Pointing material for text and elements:

------------------------------------------------------------------------

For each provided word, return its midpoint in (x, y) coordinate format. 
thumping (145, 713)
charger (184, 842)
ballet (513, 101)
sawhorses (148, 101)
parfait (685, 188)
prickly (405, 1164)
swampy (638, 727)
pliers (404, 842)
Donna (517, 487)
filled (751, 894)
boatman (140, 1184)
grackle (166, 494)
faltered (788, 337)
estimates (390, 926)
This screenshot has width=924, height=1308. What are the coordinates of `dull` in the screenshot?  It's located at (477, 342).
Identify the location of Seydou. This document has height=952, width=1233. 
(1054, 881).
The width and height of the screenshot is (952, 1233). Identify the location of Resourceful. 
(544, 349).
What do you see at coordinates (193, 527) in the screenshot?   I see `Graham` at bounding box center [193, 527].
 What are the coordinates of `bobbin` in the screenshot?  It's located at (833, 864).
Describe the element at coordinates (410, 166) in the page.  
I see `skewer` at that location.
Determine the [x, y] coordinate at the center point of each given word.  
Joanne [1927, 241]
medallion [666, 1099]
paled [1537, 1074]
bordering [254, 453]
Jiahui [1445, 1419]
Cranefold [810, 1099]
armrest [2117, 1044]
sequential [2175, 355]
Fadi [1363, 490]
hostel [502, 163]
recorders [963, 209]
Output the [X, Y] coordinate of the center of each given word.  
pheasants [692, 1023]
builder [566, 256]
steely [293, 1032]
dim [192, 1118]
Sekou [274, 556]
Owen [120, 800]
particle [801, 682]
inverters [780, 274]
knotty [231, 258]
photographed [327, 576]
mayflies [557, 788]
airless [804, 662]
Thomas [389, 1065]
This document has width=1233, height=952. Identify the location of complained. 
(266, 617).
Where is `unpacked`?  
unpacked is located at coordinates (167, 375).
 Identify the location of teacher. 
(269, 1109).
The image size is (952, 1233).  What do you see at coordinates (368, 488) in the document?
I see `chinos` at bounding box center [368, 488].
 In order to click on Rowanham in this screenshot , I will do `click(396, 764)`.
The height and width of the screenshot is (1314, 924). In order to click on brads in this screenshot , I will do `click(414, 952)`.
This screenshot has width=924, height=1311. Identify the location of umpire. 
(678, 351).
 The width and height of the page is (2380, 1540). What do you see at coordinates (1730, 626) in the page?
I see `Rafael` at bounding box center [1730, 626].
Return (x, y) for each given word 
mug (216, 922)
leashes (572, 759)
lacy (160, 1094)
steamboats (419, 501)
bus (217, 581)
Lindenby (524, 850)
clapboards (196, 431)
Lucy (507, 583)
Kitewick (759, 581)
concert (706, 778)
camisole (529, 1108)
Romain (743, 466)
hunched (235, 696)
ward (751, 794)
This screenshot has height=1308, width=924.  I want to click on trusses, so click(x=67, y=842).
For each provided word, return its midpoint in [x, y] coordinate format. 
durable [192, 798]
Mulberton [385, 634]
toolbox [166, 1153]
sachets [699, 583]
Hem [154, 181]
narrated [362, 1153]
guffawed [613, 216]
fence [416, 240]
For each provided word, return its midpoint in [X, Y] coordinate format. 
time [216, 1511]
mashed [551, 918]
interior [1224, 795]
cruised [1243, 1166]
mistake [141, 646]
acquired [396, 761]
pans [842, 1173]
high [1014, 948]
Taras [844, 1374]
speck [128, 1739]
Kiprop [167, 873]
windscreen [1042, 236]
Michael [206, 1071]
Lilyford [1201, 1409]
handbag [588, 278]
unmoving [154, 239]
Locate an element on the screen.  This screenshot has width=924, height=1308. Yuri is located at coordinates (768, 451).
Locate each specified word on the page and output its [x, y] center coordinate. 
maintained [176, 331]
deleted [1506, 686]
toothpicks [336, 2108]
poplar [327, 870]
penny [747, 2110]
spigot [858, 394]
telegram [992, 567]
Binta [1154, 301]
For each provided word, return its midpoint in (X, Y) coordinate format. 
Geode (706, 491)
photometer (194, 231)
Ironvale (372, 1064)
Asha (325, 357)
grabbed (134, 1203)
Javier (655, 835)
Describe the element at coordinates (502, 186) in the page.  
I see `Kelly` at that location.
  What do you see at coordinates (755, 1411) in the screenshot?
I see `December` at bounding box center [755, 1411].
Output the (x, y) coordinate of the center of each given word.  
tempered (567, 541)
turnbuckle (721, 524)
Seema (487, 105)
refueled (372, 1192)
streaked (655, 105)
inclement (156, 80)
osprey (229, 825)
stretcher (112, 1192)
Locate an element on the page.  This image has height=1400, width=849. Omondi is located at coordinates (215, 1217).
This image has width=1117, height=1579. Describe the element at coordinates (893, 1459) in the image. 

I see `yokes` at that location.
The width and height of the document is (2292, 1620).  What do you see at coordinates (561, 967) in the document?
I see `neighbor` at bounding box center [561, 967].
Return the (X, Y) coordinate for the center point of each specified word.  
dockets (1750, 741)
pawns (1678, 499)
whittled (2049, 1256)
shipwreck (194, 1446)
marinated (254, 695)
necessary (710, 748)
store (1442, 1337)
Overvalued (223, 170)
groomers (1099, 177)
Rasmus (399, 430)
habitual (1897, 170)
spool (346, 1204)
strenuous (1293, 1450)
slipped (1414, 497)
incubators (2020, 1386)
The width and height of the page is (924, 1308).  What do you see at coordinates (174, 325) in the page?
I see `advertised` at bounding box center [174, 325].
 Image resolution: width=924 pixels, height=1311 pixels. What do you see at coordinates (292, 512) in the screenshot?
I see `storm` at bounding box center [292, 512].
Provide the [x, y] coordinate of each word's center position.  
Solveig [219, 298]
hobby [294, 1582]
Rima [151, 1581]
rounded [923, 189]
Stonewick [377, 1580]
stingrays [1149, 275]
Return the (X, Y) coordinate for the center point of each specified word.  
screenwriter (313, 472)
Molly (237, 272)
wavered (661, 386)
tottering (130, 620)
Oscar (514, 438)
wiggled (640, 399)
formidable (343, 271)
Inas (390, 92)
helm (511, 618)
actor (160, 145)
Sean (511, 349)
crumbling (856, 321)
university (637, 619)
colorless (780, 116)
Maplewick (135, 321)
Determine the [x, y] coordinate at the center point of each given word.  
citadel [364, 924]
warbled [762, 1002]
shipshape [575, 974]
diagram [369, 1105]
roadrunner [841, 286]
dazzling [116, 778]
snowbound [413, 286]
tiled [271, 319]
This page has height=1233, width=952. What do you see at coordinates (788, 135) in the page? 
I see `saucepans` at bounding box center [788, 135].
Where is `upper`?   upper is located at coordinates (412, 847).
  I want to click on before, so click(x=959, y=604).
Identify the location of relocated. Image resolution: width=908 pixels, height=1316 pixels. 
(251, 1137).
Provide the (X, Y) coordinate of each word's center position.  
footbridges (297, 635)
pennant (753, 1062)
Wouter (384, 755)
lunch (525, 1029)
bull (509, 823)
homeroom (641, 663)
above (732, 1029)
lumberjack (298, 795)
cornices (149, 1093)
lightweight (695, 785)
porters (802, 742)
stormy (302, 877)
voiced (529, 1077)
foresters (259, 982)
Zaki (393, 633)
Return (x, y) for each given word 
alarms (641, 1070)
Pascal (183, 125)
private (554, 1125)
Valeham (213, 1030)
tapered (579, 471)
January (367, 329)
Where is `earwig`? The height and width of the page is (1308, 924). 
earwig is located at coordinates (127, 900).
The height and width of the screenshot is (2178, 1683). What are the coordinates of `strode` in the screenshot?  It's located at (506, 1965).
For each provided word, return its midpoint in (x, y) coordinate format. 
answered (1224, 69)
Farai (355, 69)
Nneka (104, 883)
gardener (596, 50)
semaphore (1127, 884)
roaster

------------------------------------------------------------------------

→ Task: Copy out everything from the start of the material down to the line containing "(544, 349).", including that line, word for word.

→ Solution:
For each provided word, return its midpoint in (x, y) coordinate format. 
thumping (145, 713)
charger (184, 842)
ballet (513, 101)
sawhorses (148, 101)
parfait (685, 188)
prickly (405, 1164)
swampy (638, 727)
pliers (404, 842)
Donna (517, 487)
filled (751, 894)
boatman (140, 1184)
grackle (166, 494)
faltered (788, 337)
estimates (390, 926)
This screenshot has width=924, height=1308. What are the coordinates of `dull` in the screenshot?  It's located at (477, 342).
Identify the location of Seydou. This document has height=952, width=1233. 
(1054, 881).
The width and height of the screenshot is (952, 1233). Identify the location of Resourceful. 
(544, 349).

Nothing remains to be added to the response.